Assignment
Give back all of the data exactly as it appears here.

Information supplied
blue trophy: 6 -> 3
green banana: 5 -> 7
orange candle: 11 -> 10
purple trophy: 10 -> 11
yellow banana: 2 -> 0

Solution for this task
blue trophy: 6 -> 3
green banana: 5 -> 7
orange candle: 11 -> 10
purple trophy: 10 -> 11
yellow banana: 2 -> 0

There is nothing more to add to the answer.